DATA FOR ANALYSIS.
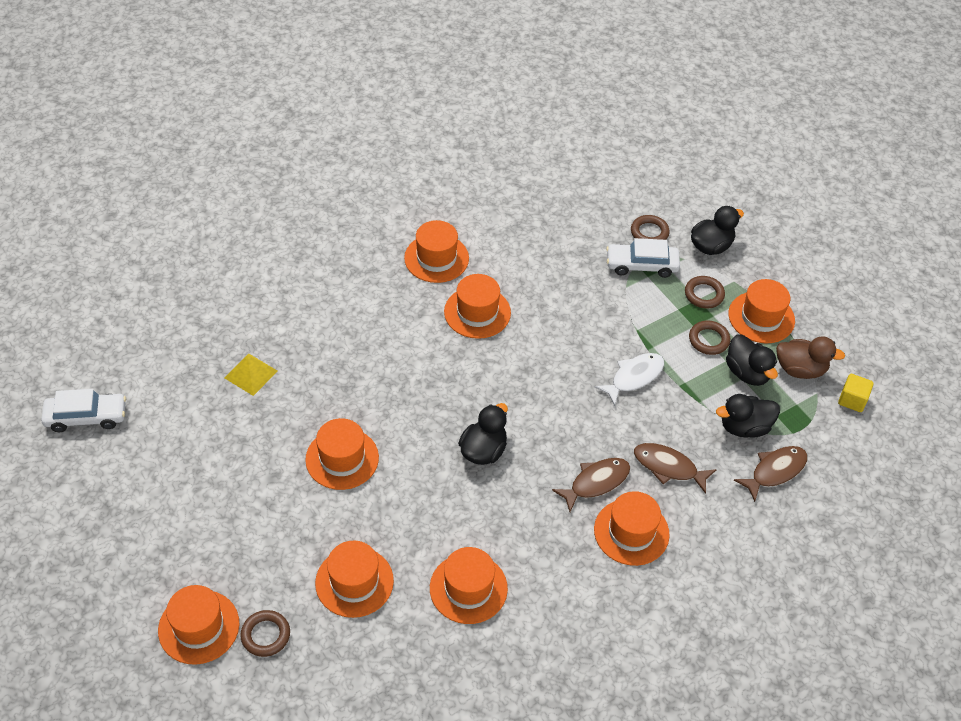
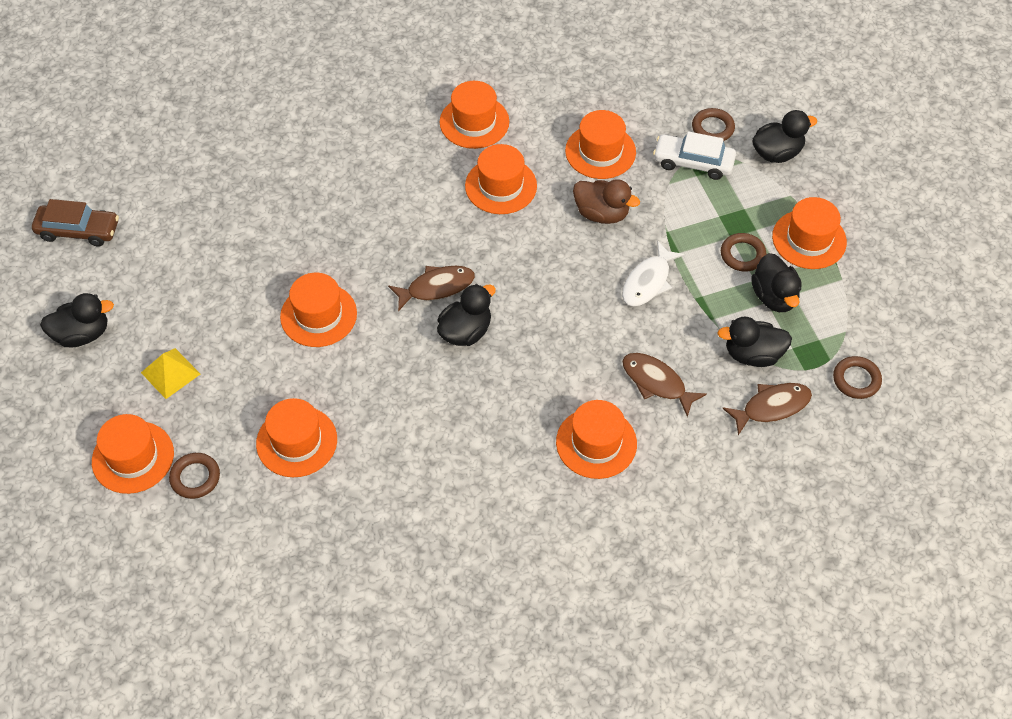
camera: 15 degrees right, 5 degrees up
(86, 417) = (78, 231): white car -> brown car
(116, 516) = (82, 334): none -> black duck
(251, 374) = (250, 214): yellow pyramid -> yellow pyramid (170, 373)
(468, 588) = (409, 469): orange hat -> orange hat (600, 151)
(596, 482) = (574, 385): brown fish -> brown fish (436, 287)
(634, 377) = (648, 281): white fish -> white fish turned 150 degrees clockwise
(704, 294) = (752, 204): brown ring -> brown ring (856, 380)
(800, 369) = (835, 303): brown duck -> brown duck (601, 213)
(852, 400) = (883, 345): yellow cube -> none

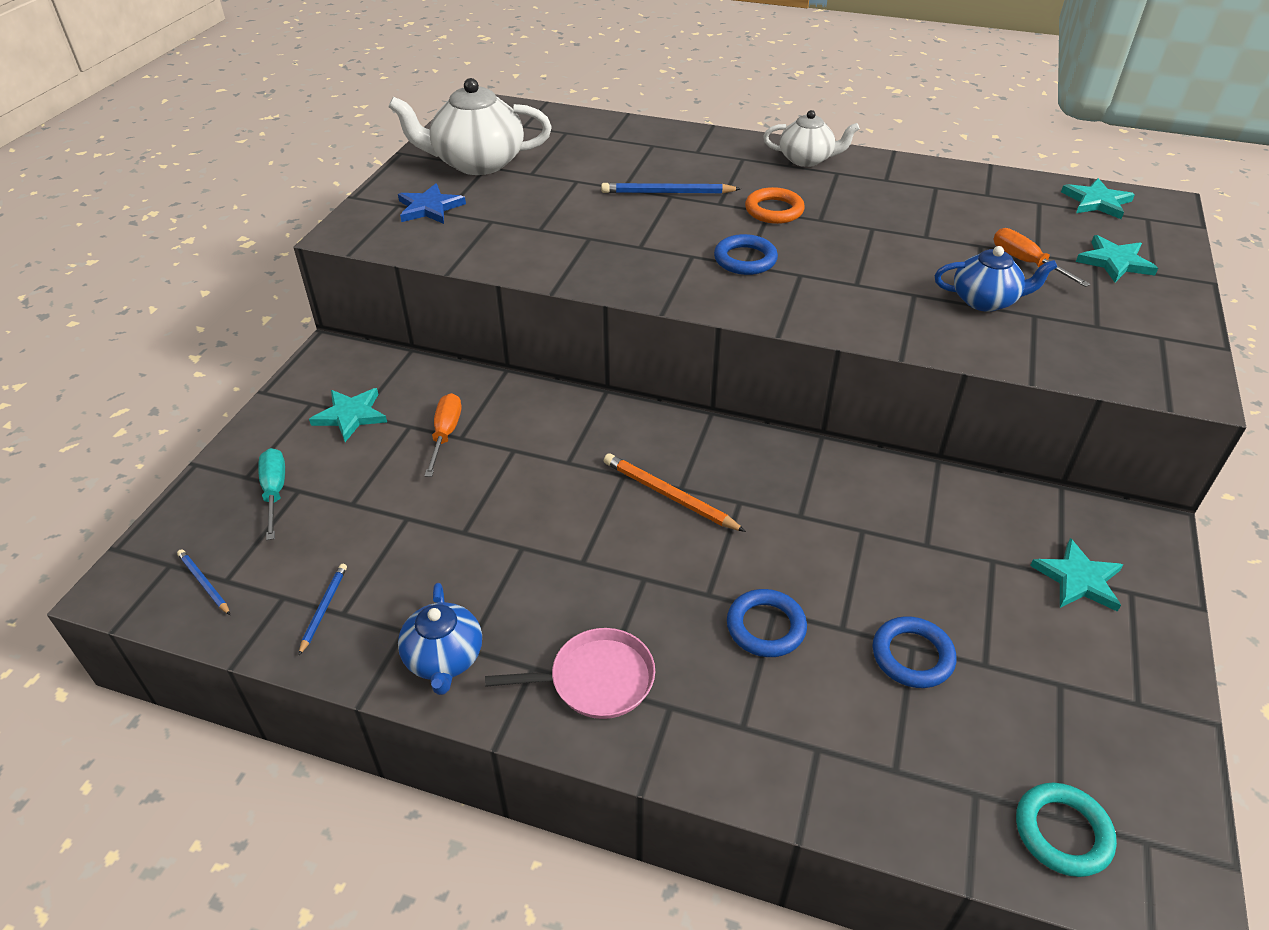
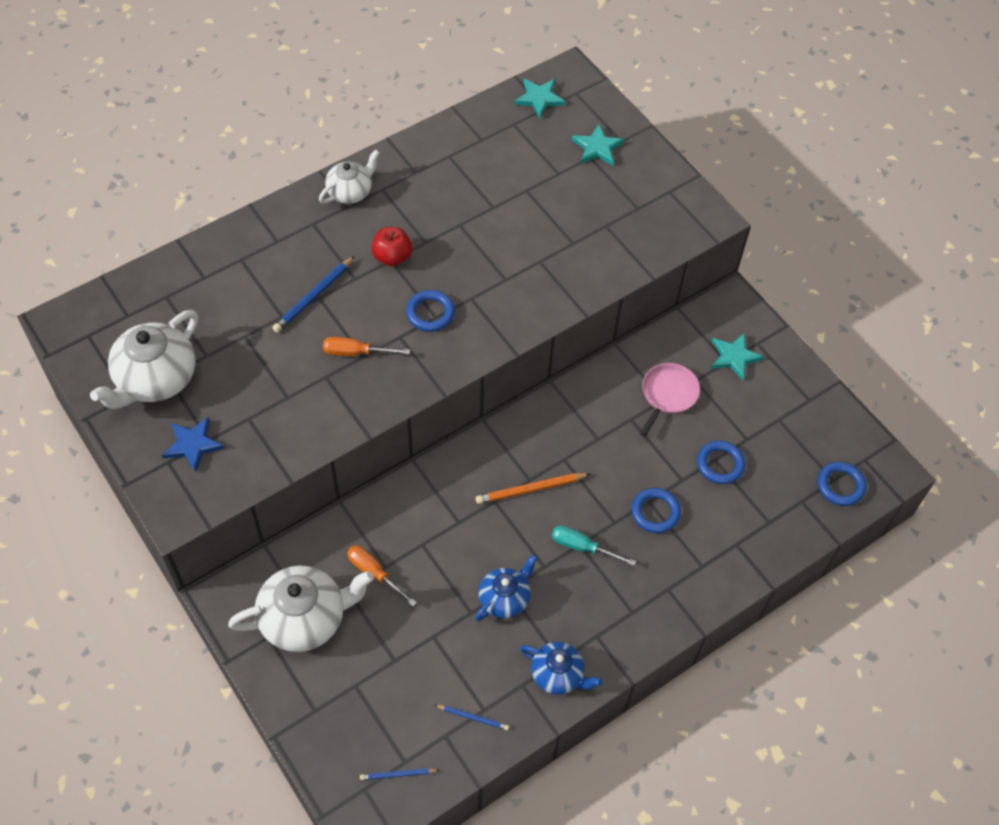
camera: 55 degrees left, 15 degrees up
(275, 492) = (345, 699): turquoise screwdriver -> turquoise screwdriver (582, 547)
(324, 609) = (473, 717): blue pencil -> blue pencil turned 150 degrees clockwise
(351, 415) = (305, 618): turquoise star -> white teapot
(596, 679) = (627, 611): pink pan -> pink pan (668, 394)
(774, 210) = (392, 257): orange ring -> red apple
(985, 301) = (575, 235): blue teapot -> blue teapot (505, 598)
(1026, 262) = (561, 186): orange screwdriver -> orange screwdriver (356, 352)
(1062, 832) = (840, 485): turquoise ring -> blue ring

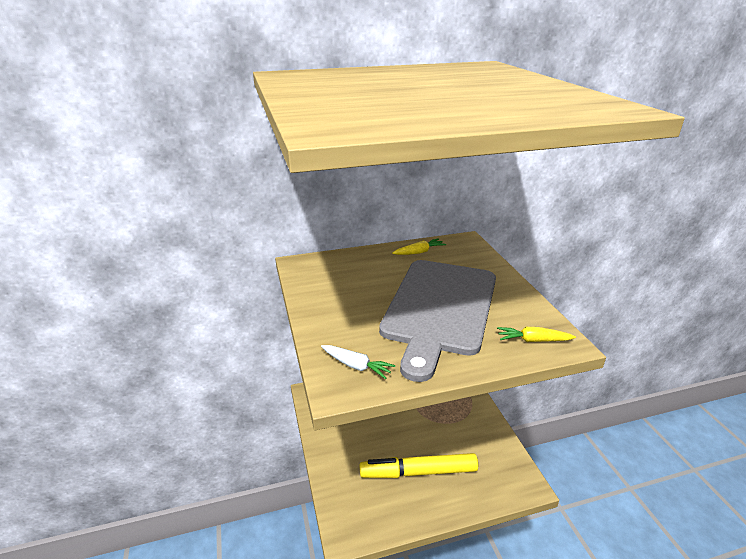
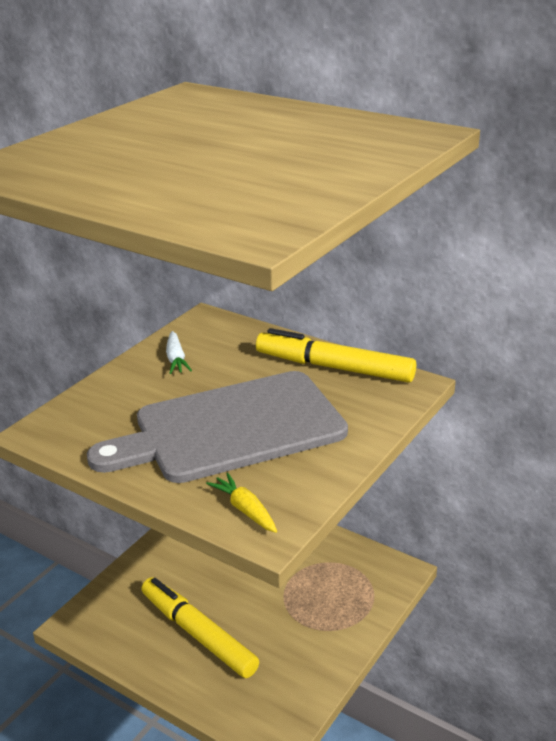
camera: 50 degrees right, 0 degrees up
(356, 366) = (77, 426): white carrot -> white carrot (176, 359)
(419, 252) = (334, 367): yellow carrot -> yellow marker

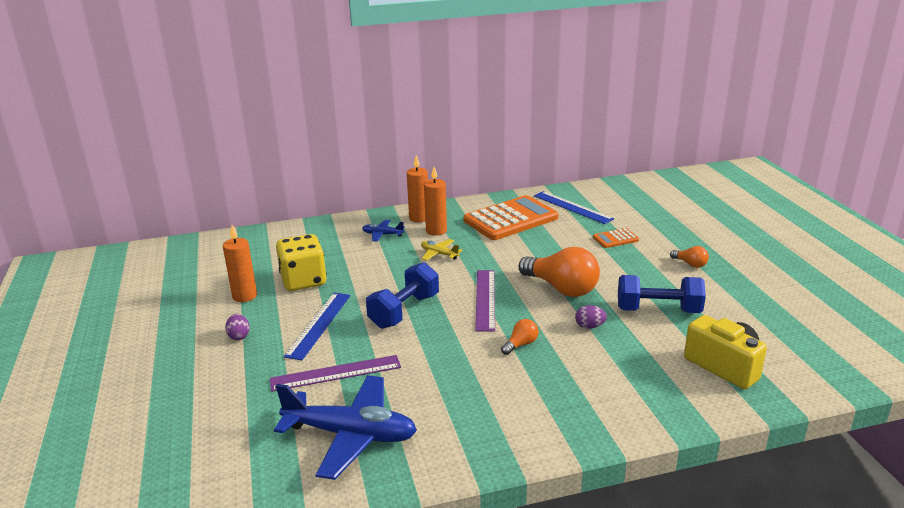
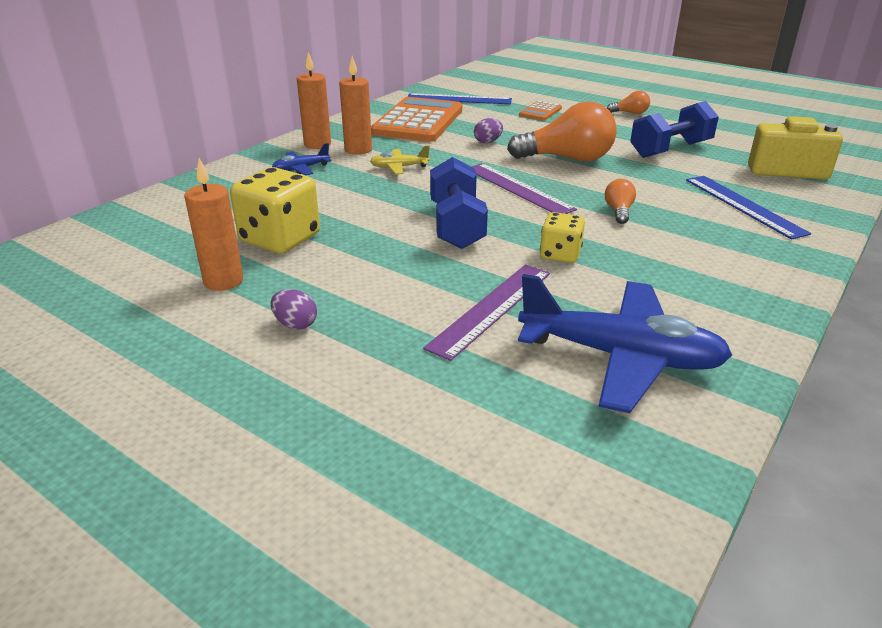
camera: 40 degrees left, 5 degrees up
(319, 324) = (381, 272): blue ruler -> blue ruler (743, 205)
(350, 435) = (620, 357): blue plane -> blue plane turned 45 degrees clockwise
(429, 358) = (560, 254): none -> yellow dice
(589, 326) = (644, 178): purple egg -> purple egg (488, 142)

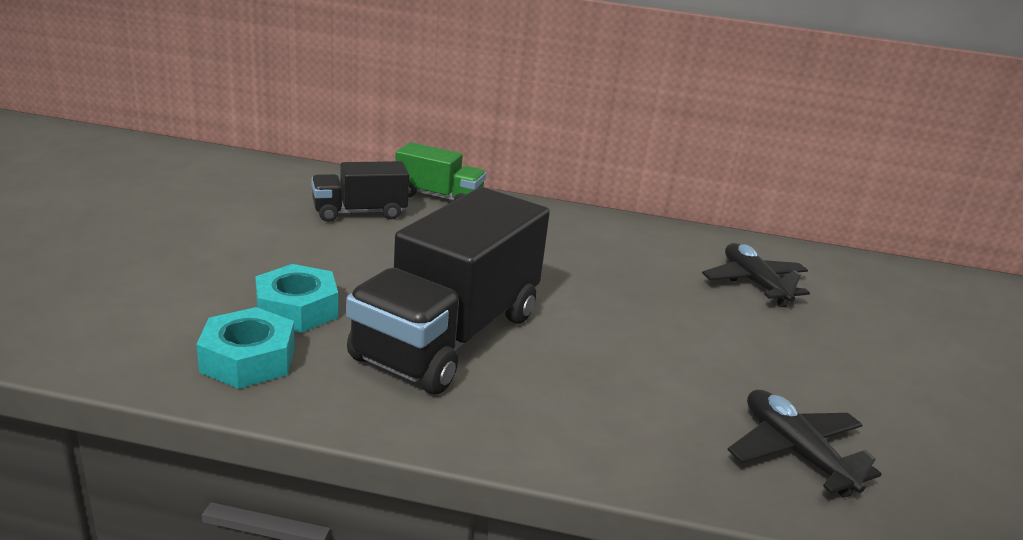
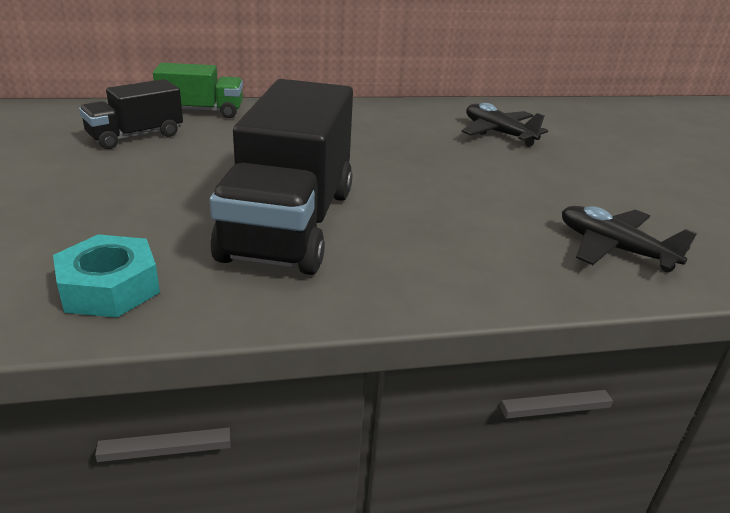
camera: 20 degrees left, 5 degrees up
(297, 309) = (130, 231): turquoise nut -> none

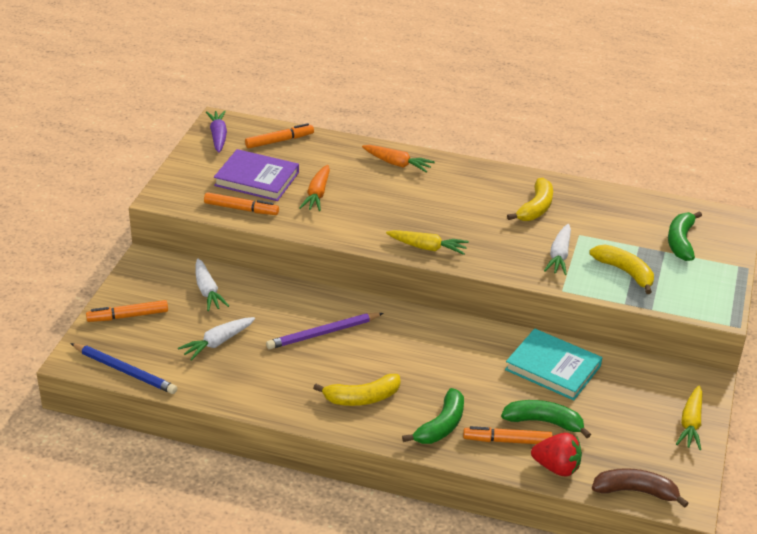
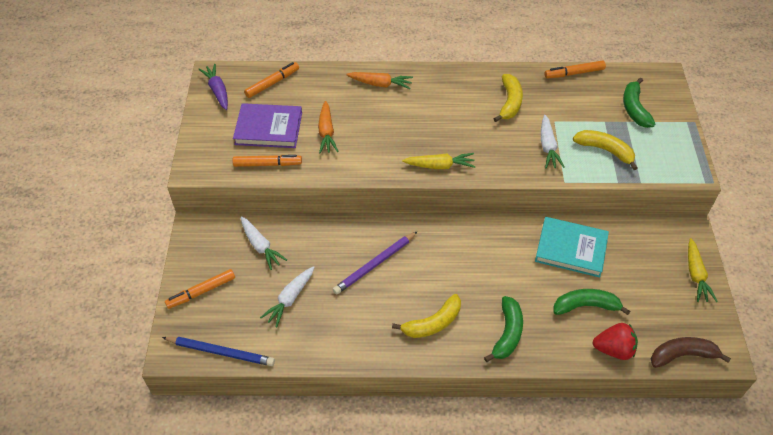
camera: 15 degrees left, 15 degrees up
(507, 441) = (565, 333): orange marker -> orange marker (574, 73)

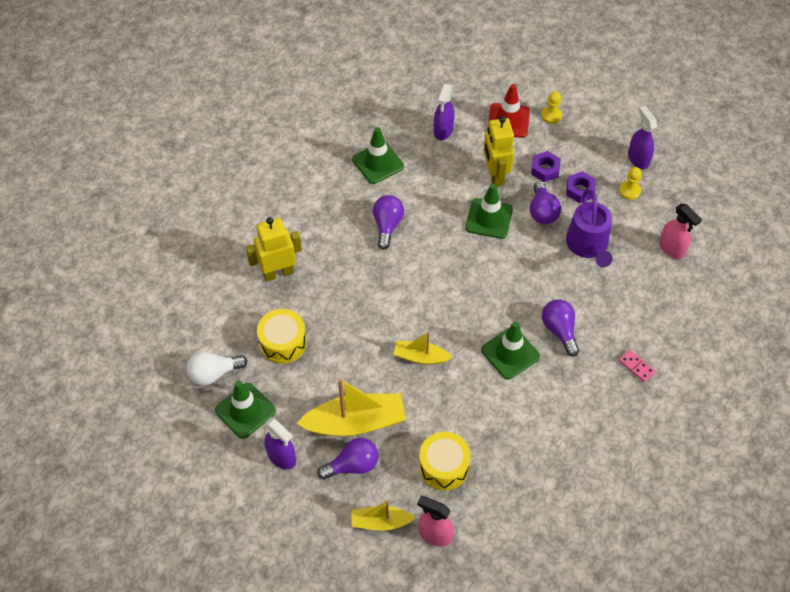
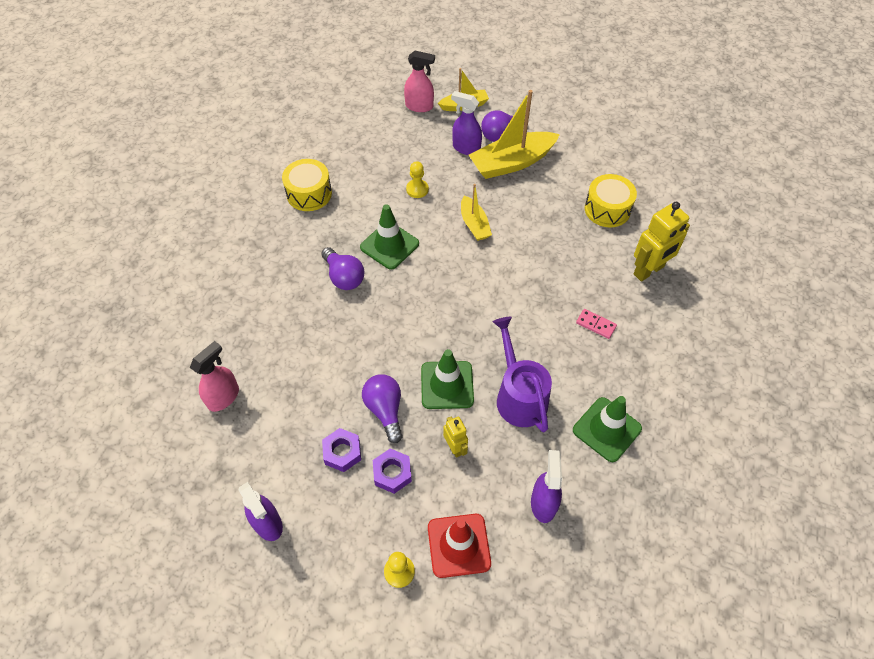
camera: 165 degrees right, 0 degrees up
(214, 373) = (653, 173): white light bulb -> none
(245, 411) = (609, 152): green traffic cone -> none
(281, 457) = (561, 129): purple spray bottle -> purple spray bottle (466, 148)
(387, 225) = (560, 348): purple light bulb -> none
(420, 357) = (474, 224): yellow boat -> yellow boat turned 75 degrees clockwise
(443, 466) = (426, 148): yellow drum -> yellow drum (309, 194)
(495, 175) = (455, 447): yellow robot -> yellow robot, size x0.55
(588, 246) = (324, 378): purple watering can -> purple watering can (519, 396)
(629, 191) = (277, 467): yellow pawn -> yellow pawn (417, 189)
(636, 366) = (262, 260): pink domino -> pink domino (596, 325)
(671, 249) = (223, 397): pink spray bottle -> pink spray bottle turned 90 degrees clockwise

WORK INSTRUCTION. Give the number of lines in the entries that contain "none", and add nothing.

TASK OUTPUT. 7